■ WHAT THE EXERCISE ASKS ■
Please transcribe the data exactly, with nothing left out.

+++ THE RECORDS

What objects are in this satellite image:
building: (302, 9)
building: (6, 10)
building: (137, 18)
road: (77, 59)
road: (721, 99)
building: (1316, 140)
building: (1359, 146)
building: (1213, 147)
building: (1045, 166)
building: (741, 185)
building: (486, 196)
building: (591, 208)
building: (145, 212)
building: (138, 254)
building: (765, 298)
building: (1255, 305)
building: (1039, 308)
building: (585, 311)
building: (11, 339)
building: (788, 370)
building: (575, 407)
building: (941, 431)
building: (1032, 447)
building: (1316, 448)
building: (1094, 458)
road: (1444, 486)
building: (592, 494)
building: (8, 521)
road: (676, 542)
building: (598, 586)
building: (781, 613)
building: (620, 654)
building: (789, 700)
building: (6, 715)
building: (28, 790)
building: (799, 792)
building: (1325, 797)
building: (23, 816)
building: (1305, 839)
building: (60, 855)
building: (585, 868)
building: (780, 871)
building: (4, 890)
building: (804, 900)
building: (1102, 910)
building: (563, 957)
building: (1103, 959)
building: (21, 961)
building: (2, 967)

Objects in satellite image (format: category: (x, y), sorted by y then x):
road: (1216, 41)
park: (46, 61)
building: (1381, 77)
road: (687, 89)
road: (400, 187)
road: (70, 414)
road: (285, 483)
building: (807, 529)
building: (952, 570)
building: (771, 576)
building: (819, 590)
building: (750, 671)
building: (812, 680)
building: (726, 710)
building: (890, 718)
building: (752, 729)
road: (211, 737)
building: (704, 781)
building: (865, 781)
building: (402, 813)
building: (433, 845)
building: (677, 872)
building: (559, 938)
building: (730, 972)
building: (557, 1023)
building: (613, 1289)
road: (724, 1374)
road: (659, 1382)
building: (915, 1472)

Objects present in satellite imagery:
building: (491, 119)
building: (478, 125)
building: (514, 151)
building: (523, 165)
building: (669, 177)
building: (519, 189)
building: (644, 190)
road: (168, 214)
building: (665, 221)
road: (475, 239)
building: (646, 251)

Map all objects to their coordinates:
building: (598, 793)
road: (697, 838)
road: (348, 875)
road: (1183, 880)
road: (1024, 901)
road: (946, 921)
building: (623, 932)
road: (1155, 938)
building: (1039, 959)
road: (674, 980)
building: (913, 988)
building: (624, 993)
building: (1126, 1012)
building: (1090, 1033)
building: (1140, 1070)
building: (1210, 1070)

++++++

■ EXERCISE RESULT ■
What objects are in this satellite image:
building: (302, 9)
building: (6, 10)
building: (137, 18)
road: (77, 59)
road: (721, 99)
building: (1316, 140)
building: (1359, 146)
building: (1213, 147)
building: (1045, 166)
building: (741, 185)
building: (486, 196)
building: (591, 208)
building: (145, 212)
building: (138, 254)
building: (765, 298)
building: (1255, 305)
building: (1039, 308)
building: (585, 311)
building: (11, 339)
building: (788, 370)
building: (575, 407)
building: (941, 431)
building: (1032, 447)
building: (1316, 448)
building: (1094, 458)
road: (1444, 486)
building: (592, 494)
building: (8, 521)
road: (676, 542)
building: (598, 586)
building: (781, 613)
building: (620, 654)
building: (789, 700)
building: (6, 715)
building: (28, 790)
building: (799, 792)
building: (1325, 797)
building: (23, 816)
building: (1305, 839)
building: (60, 855)
building: (585, 868)
building: (780, 871)
building: (4, 890)
building: (804, 900)
building: (1102, 910)
building: (563, 957)
building: (1103, 959)
building: (21, 961)
building: (2, 967)

Objects in satellite image (format: category: (x, y), sorted by y then x):
road: (1216, 41)
park: (46, 61)
building: (1381, 77)
road: (687, 89)
road: (400, 187)
road: (70, 414)
road: (285, 483)
building: (807, 529)
building: (952, 570)
building: (771, 576)
building: (819, 590)
building: (750, 671)
building: (812, 680)
building: (726, 710)
building: (890, 718)
building: (752, 729)
road: (211, 737)
building: (704, 781)
building: (865, 781)
building: (402, 813)
building: (433, 845)
building: (677, 872)
building: (559, 938)
building: (730, 972)
building: (557, 1023)
building: (613, 1289)
road: (724, 1374)
road: (659, 1382)
building: (915, 1472)

Objects present in satellite imagery:
building: (491, 119)
building: (478, 125)
building: (514, 151)
building: (523, 165)
building: (669, 177)
building: (519, 189)
building: (644, 190)
road: (168, 214)
building: (665, 221)
road: (475, 239)
building: (646, 251)

Map all objects to their coordinates:
building: (598, 793)
road: (697, 838)
road: (348, 875)
road: (1183, 880)
road: (1024, 901)
road: (946, 921)
building: (623, 932)
road: (1155, 938)
building: (1039, 959)
road: (674, 980)
building: (913, 988)
building: (624, 993)
building: (1126, 1012)
building: (1090, 1033)
building: (1140, 1070)
building: (1210, 1070)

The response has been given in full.